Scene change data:
((

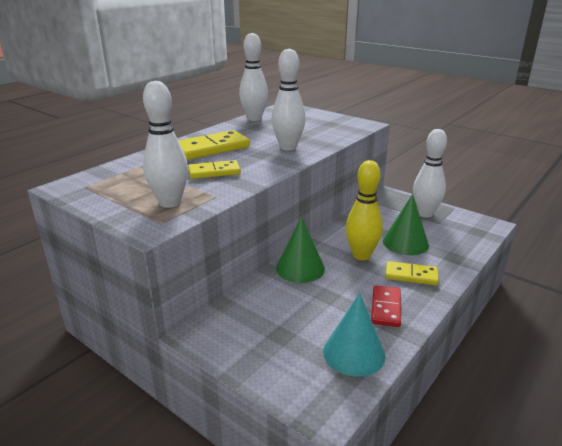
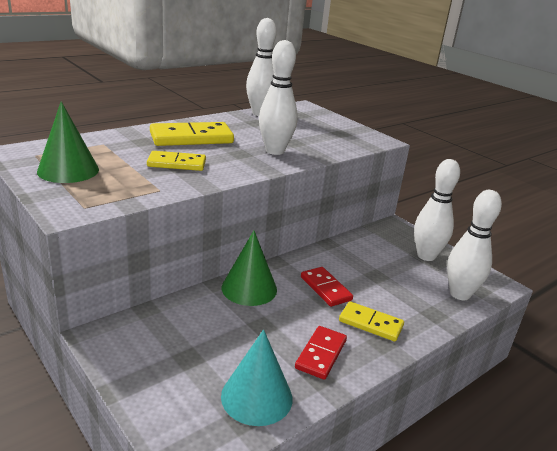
camera: 10 degrees right, 0 degrees up
(170, 203) = (108, 188): white bowling pin -> white bowling pin (459, 294)
(361, 255) = (325, 288): yellow bowling pin -> red domino
(405, 243) = (384, 285): green cone -> green cone (68, 170)

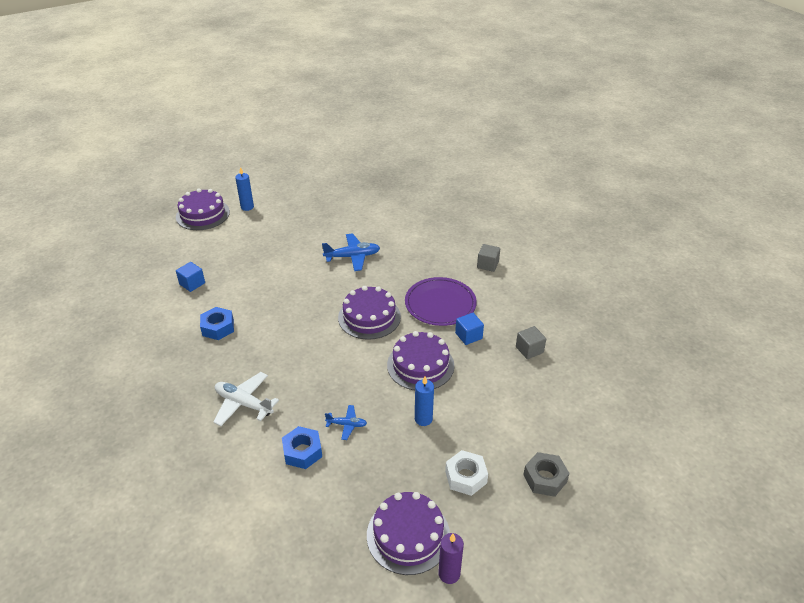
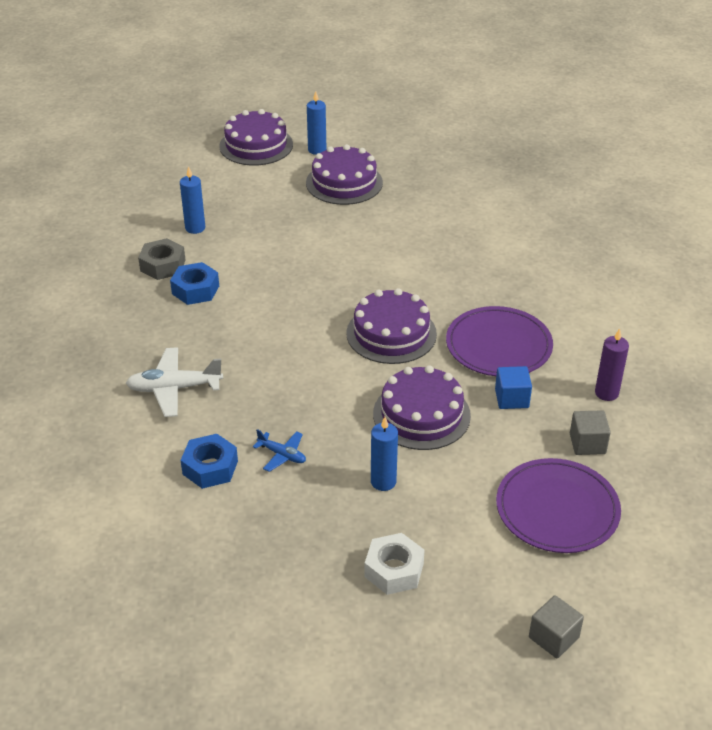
camera: 25 degrees right, 0 degrees up
(192, 284) = (195, 228): blue cube -> blue candle
(243, 403) = (174, 388): white plane -> white plane turned 60 degrees counterclockwise
(352, 257) = (416, 250): blue plane -> none
(408, 535) = (278, 609): purple cake -> purple cake (344, 183)
(449, 574) = (300, 672): purple candle -> purple candle (606, 393)
(487, 265) = (601, 313): grey cube -> grey cube (553, 637)
(537, 398) = (557, 509): none -> purple plate
(545, 478) = (499, 611): grey nut -> grey nut (163, 265)

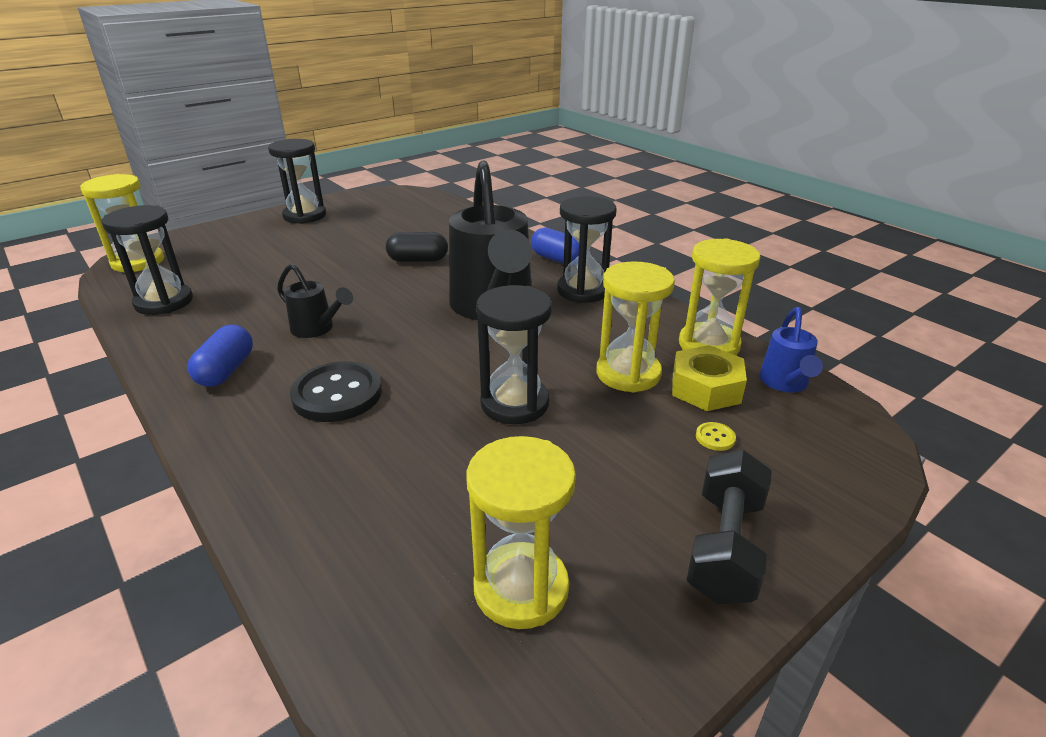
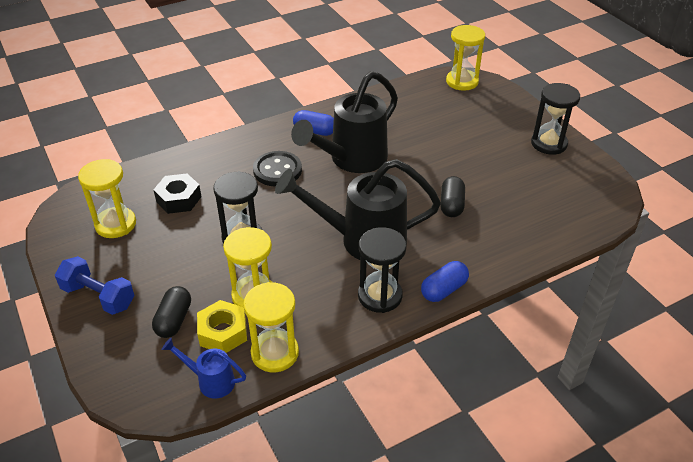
camera: 100 degrees right, 10 degrees up
(164, 302) = (401, 100): black hourglass -> none
(317, 329) = (352, 160): black watering can -> black watering can, size x2.14
(424, 503) = (179, 199): none -> black nut
(715, 437) = (174, 320): yellow button -> black capsule
(724, 547) = (99, 296): black dumbbell -> blue dumbbell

))

**ASSIGNMENT:**
All lines from the one with "(424, 503) = (179, 199): none -> black nut" onward to the end of the records above should be repeated exactly, and only those lines.

**FINISHED EXERCISE:**
(424, 503) = (179, 199): none -> black nut
(715, 437) = (174, 320): yellow button -> black capsule
(724, 547) = (99, 296): black dumbbell -> blue dumbbell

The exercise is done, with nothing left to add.